INSTRUCTIONS TO FOLLOW: The result should be every line in the data below that carries the string "scarlet".

SUPPLIED RECORDS:
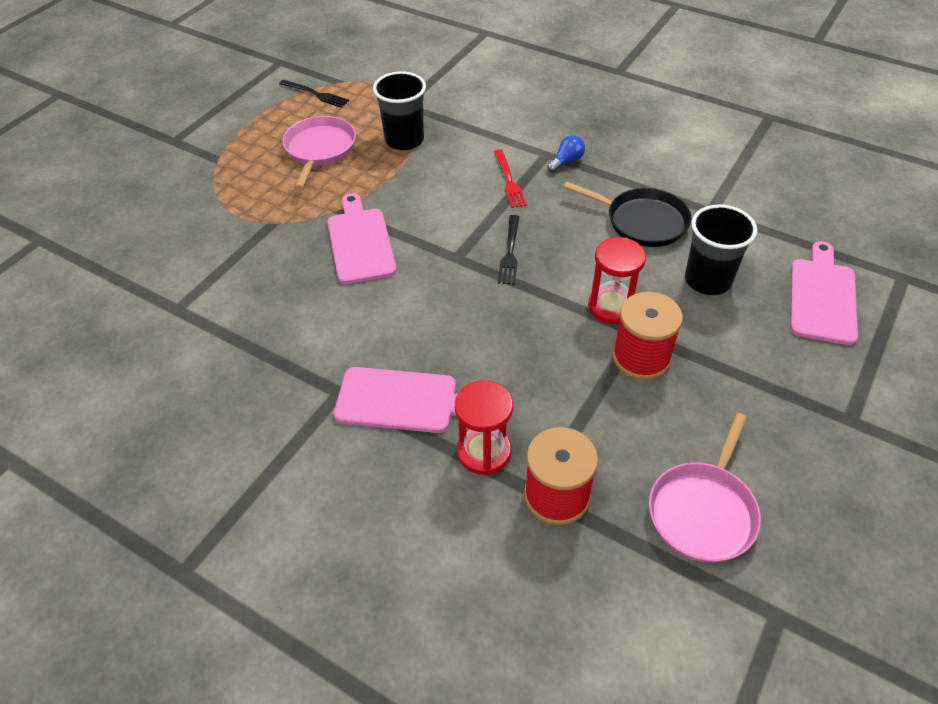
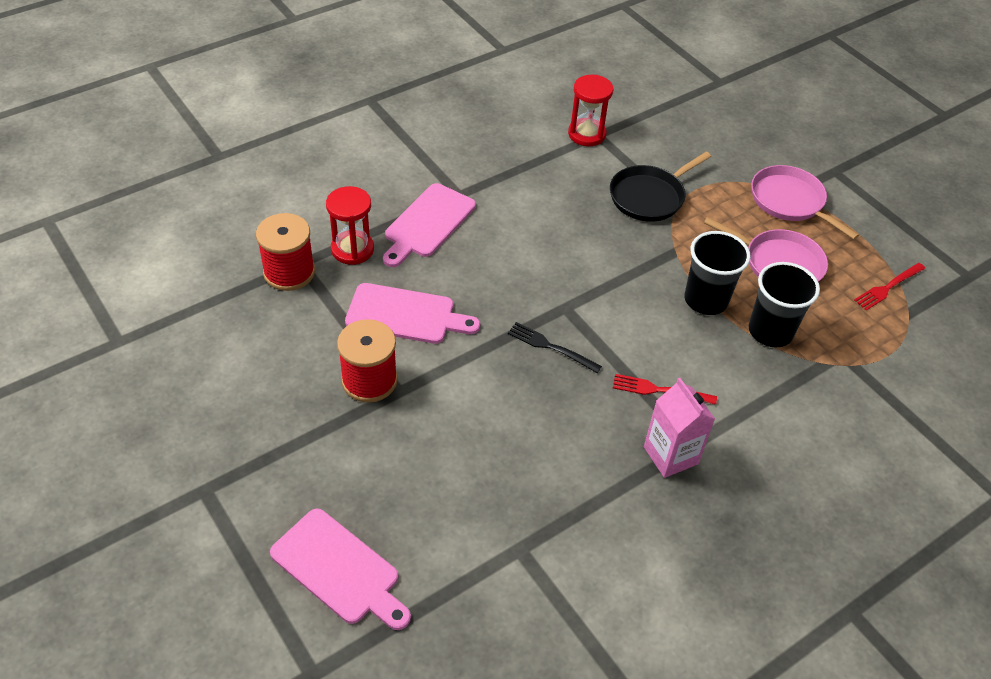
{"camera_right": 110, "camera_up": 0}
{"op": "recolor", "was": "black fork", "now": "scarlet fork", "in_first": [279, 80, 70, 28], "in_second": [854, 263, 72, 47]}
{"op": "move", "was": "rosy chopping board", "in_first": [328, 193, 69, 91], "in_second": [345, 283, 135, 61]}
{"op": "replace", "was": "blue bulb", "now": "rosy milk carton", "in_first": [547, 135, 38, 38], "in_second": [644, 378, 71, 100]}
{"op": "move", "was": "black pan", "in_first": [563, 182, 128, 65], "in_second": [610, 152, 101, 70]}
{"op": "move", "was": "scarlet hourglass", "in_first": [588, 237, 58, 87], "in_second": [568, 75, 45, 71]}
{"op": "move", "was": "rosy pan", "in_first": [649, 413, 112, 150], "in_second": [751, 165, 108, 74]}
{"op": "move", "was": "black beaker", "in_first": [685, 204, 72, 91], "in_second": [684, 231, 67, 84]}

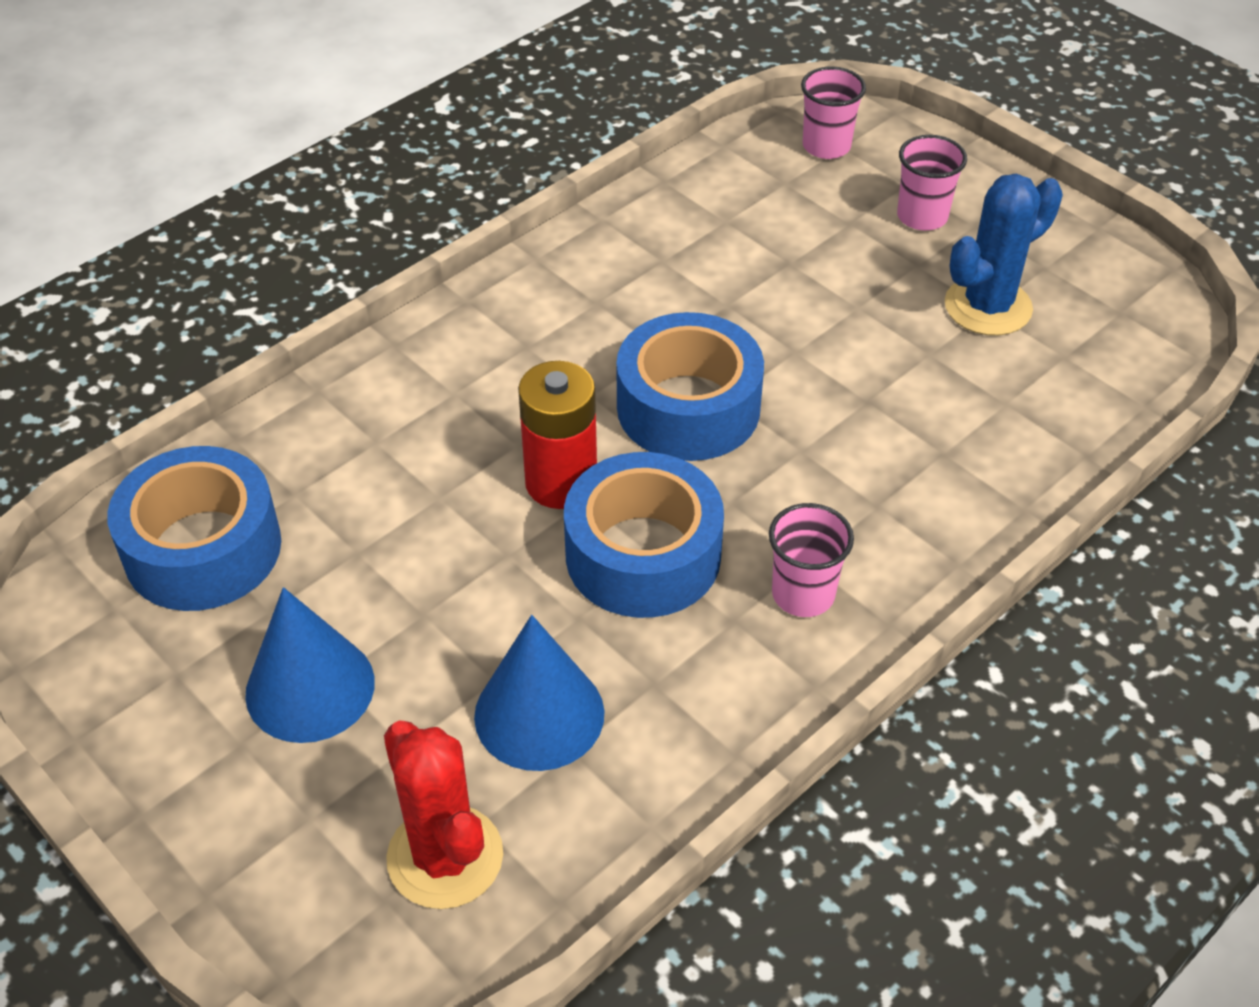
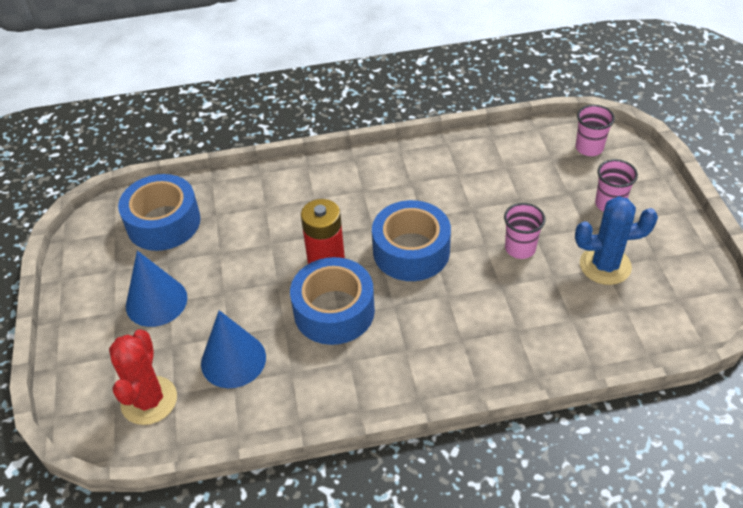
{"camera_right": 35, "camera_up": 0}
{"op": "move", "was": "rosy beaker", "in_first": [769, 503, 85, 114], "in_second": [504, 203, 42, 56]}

TASK SOLUTION:
{"op": "recolor", "was": "black fork", "now": "scarlet fork", "in_first": [279, 80, 70, 28], "in_second": [854, 263, 72, 47]}
{"op": "move", "was": "scarlet hourglass", "in_first": [588, 237, 58, 87], "in_second": [568, 75, 45, 71]}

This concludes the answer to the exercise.